TASK BRIEF — After finding the line with "window: (281, 157) -> (548, 373), width x1.50" in the entries below, retype exactly each line from there through the line with "chair: (832, 305) -> (181, 266), turned 90", including that final line.

Records contained in a dataset —
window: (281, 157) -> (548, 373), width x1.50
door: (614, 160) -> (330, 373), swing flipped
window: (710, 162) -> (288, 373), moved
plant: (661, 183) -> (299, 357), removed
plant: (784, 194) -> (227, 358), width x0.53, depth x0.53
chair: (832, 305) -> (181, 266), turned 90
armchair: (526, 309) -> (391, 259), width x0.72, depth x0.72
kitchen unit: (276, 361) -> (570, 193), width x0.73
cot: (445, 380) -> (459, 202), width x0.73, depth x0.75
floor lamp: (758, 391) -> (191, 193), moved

...

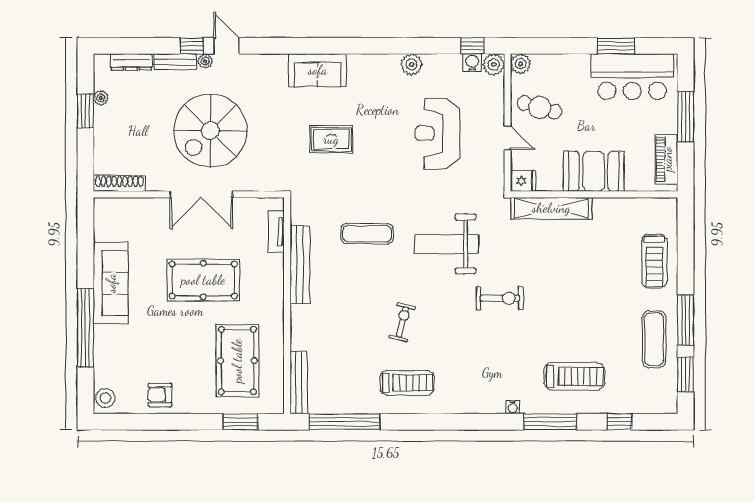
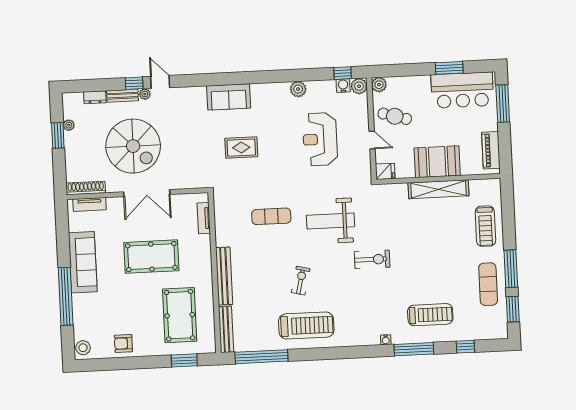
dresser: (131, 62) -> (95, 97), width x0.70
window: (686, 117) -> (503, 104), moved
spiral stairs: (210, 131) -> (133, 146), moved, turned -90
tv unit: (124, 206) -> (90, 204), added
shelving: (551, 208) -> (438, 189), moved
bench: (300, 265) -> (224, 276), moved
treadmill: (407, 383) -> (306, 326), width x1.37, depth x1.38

EXERCISE OUTPUT —
window: (281, 157) -> (548, 373), width x1.50
door: (614, 160) -> (330, 373), swing flipped
window: (710, 162) -> (288, 373), moved
plant: (661, 183) -> (299, 357), removed
plant: (784, 194) -> (227, 358), width x0.53, depth x0.53
chair: (832, 305) -> (181, 266), turned 90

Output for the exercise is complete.